**Required work**
Within the data below, how many lines contain "pink"? Reply with the number only.

[Colored object listings]
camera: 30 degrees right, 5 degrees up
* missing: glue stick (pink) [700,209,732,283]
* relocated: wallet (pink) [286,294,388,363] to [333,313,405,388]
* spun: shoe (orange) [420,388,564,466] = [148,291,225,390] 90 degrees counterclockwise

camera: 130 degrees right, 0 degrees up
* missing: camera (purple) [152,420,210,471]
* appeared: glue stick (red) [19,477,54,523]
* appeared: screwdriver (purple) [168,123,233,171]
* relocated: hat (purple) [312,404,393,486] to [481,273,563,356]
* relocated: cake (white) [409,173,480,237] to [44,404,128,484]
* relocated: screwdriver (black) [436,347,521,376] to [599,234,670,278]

==

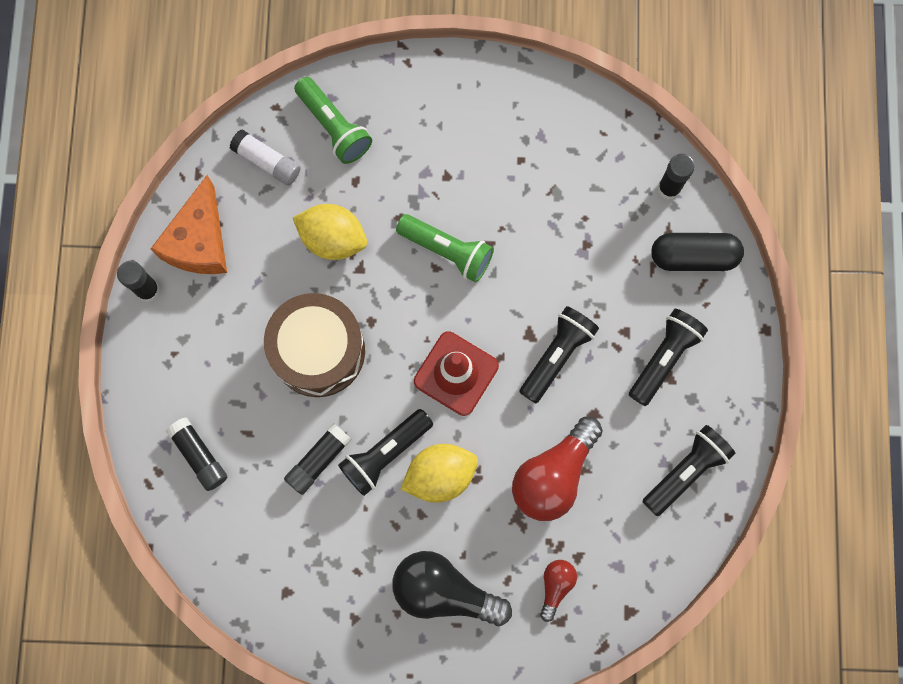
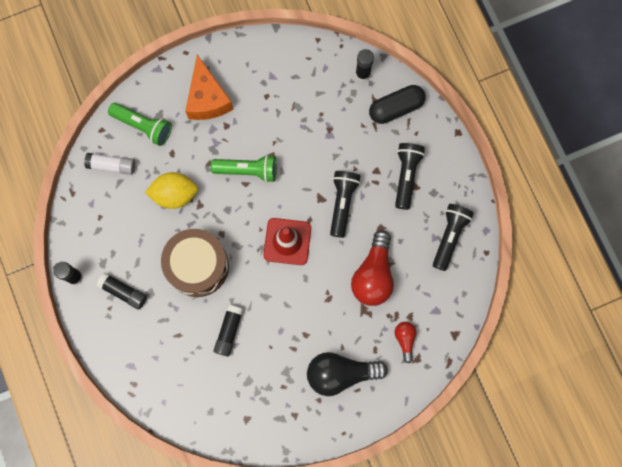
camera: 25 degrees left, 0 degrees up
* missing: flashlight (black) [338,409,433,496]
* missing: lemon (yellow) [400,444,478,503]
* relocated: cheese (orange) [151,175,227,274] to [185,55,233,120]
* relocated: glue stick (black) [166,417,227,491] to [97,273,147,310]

**Answer to this task**
2